[Records drawn from a dataset]
Start of Block

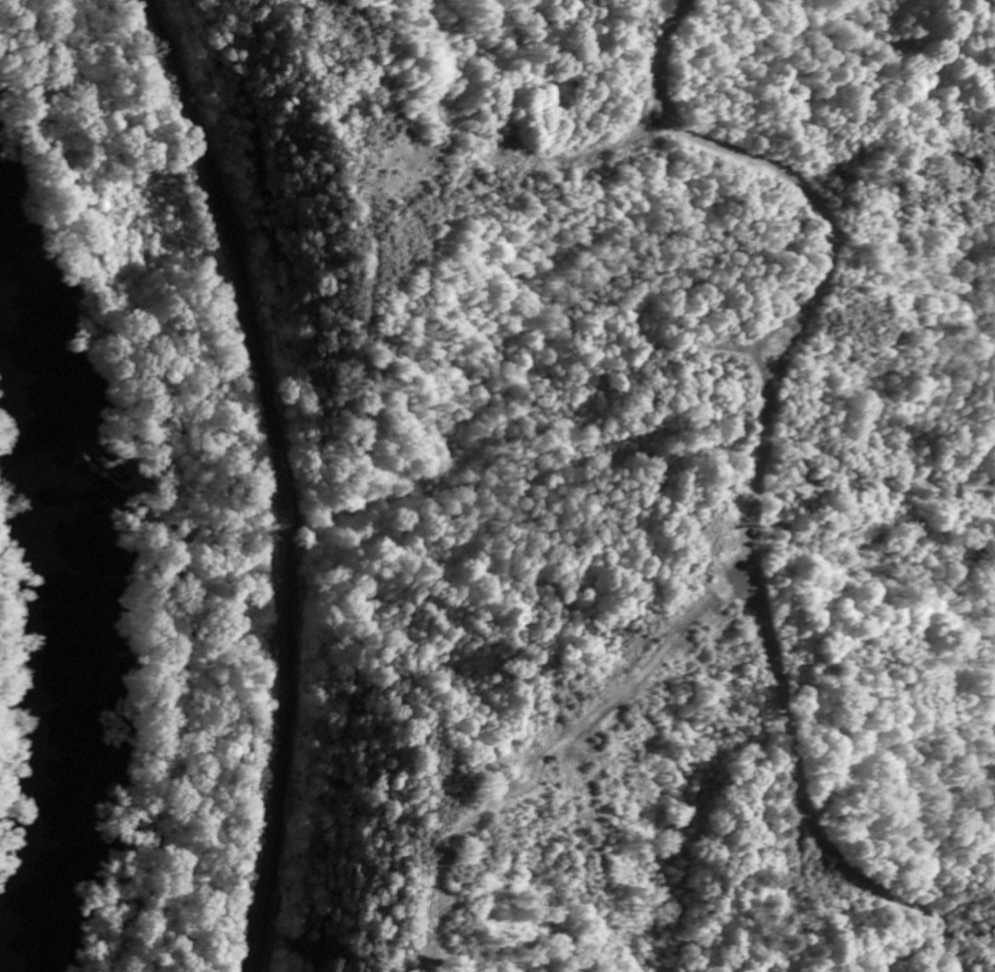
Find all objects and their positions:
road: (756, 468)
railway: (278, 478)
river: (73, 626)

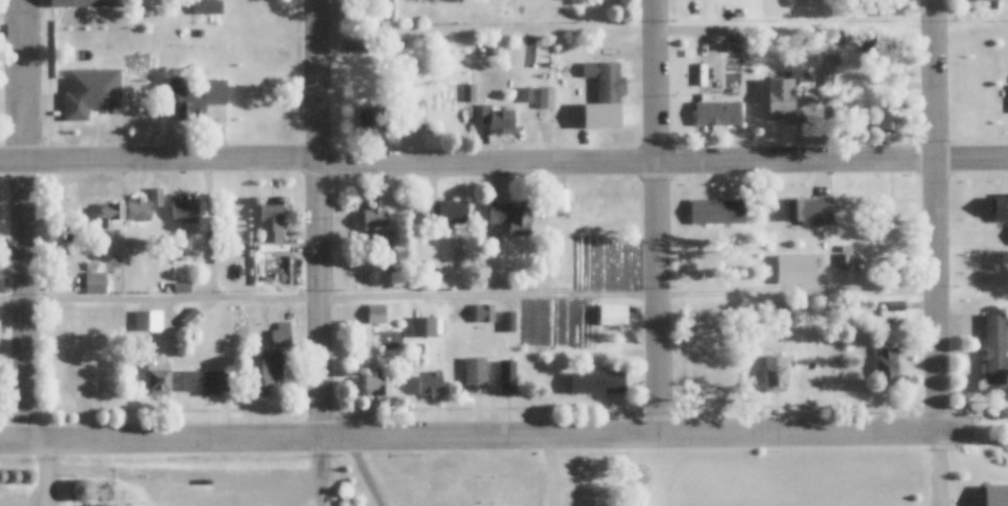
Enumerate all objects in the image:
building: (86, 3)
building: (352, 16)
building: (84, 33)
building: (199, 33)
building: (358, 45)
building: (816, 45)
building: (490, 50)
building: (563, 70)
building: (75, 75)
building: (606, 82)
building: (214, 92)
building: (468, 93)
building: (526, 95)
building: (888, 95)
building: (546, 98)
building: (788, 102)
building: (185, 105)
building: (412, 114)
building: (718, 114)
building: (456, 119)
building: (374, 120)
building: (497, 120)
building: (889, 121)
building: (530, 123)
road: (503, 164)
building: (561, 196)
building: (156, 198)
building: (1002, 205)
building: (807, 210)
building: (139, 211)
building: (184, 211)
building: (447, 212)
road: (940, 215)
building: (112, 217)
road: (660, 217)
building: (510, 218)
road: (316, 219)
building: (885, 221)
road: (21, 222)
building: (271, 223)
building: (380, 234)
building: (274, 252)
building: (843, 262)
building: (91, 266)
building: (61, 276)
building: (95, 283)
building: (181, 289)
building: (169, 290)
road: (470, 298)
building: (896, 306)
building: (696, 307)
building: (778, 307)
building: (433, 309)
building: (81, 311)
building: (376, 313)
building: (484, 313)
building: (149, 314)
building: (613, 315)
building: (191, 319)
building: (508, 322)
building: (61, 326)
building: (424, 327)
building: (280, 336)
building: (995, 350)
building: (886, 364)
building: (475, 373)
building: (702, 373)
building: (775, 373)
building: (265, 375)
building: (507, 378)
building: (83, 380)
building: (206, 382)
building: (159, 383)
building: (430, 383)
building: (596, 383)
building: (377, 384)
road: (484, 437)
building: (590, 468)
road: (548, 471)
road: (363, 473)
road: (53, 474)
building: (1, 476)
silo: (1, 476)
building: (12, 476)
silo: (12, 476)
building: (27, 477)
silo: (27, 477)
building: (598, 483)
building: (82, 490)
silo: (82, 490)
building: (997, 496)
building: (103, 505)
silo: (103, 505)

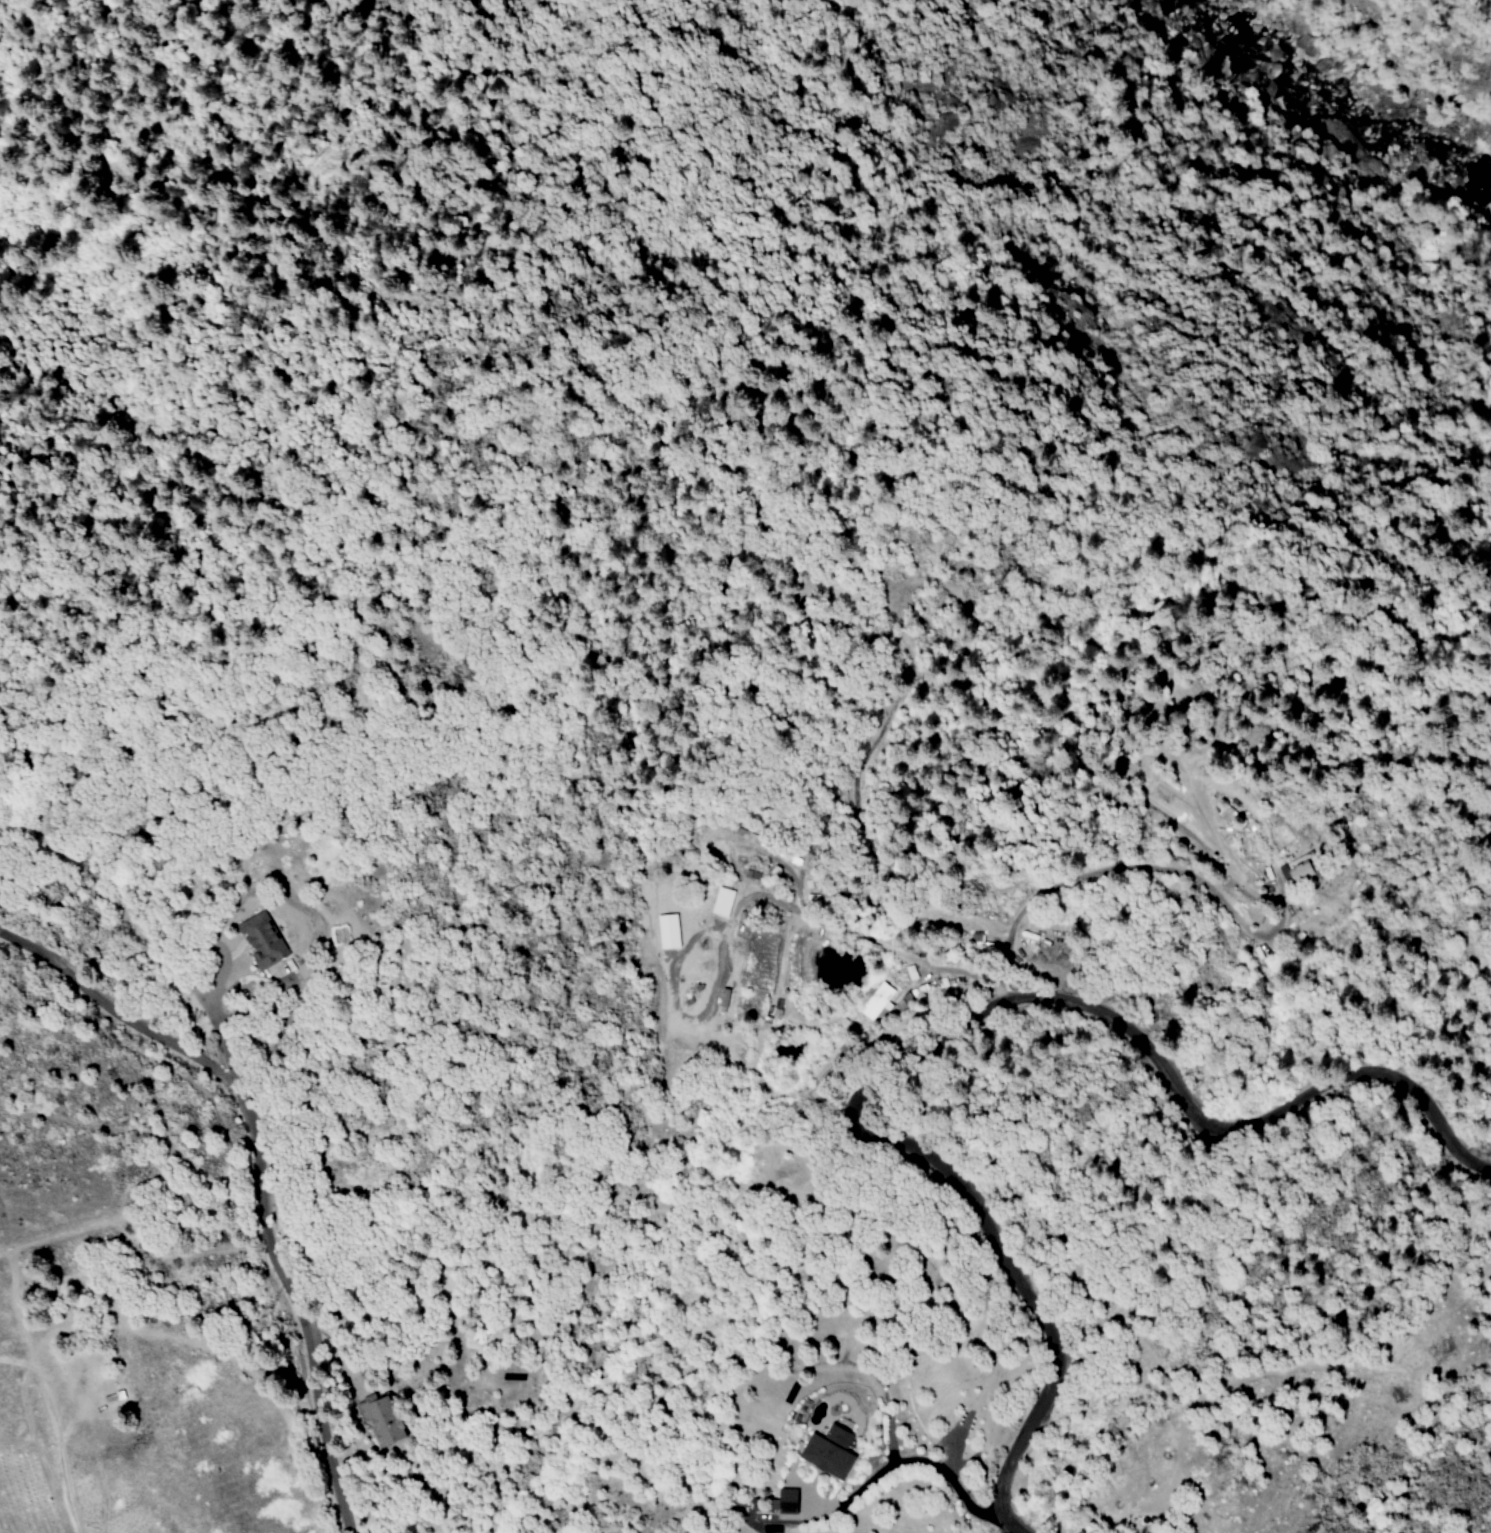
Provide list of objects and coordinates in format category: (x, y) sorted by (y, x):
river: (1363, 81)
road: (1127, 868)
building: (1295, 873)
building: (721, 902)
building: (262, 943)
building: (278, 970)
building: (876, 1002)
road: (944, 1032)
road: (224, 1047)
road: (254, 1176)
crop: (171, 1354)
building: (382, 1418)
building: (827, 1451)
road: (923, 1461)
crop: (162, 1484)
building: (786, 1501)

End of Block

Problem description: Number of lines above containing "objects": state it and nothing else.

Expected answer: 3